What to do
In this exercise, return the whole listing exactly, excluding any images.
(Extracted records Opens)
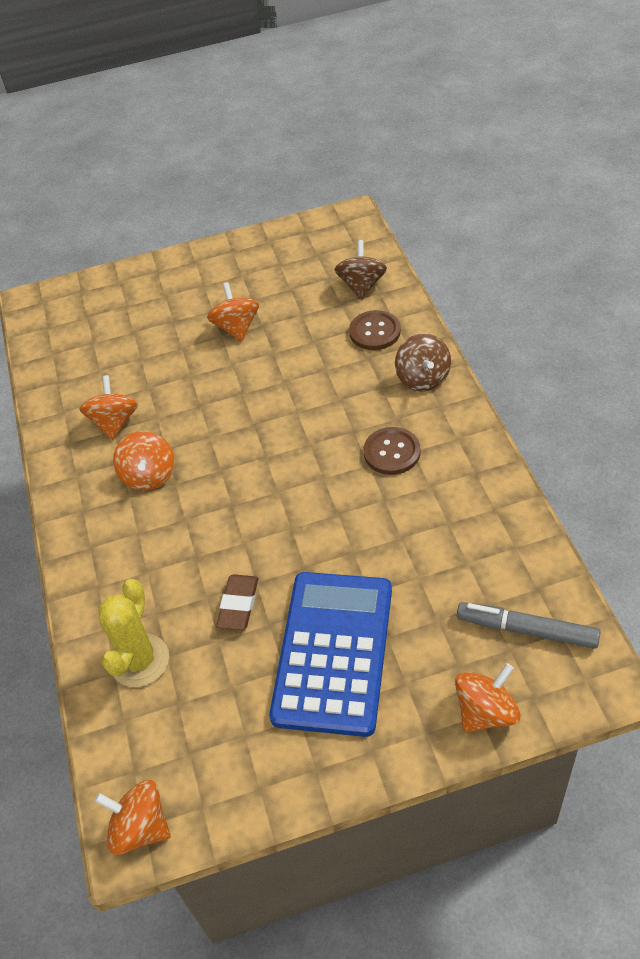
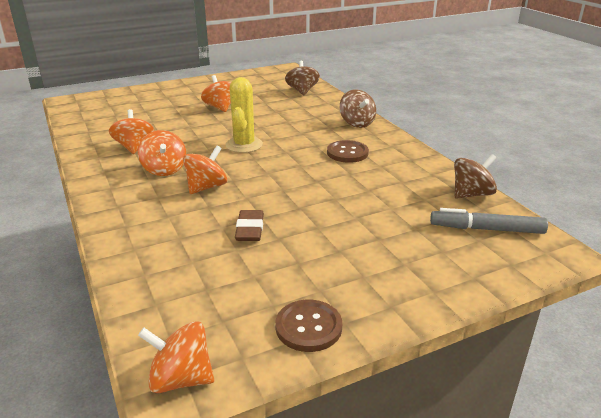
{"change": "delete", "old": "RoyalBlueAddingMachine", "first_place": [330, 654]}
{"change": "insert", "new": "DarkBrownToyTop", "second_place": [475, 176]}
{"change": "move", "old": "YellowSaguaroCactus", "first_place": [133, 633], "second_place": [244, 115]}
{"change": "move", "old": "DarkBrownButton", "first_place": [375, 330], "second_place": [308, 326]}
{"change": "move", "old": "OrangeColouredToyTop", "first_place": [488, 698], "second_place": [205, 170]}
(Extracted records Closes)
Result for this task
{"change": "delete", "old": "RoyalBlueAddingMachine", "first_place": [330, 654]}
{"change": "insert", "new": "DarkBrownToyTop", "second_place": [475, 176]}
{"change": "move", "old": "YellowSaguaroCactus", "first_place": [133, 633], "second_place": [244, 115]}
{"change": "move", "old": "DarkBrownButton", "first_place": [375, 330], "second_place": [308, 326]}
{"change": "move", "old": "OrangeColouredToyTop", "first_place": [488, 698], "second_place": [205, 170]}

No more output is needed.